Dataset excerpts:
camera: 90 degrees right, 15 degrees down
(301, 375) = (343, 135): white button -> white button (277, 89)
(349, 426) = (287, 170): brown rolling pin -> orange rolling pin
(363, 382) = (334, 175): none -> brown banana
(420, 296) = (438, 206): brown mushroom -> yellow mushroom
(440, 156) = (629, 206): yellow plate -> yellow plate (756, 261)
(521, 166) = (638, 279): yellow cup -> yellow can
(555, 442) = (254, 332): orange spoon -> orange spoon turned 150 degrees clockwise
---
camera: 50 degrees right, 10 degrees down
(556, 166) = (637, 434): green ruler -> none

Task details: Repeat exactly the lines of the listing above, from the one with "(521, 166) = (638, 279): yellow" down to the one with "(555, 442) = (254, 332): orange"; both of those lines belong in the range.

Task result:
(521, 166) = (638, 279): yellow cup -> yellow can
(555, 442) = (254, 332): orange spoon -> orange spoon turned 150 degrees clockwise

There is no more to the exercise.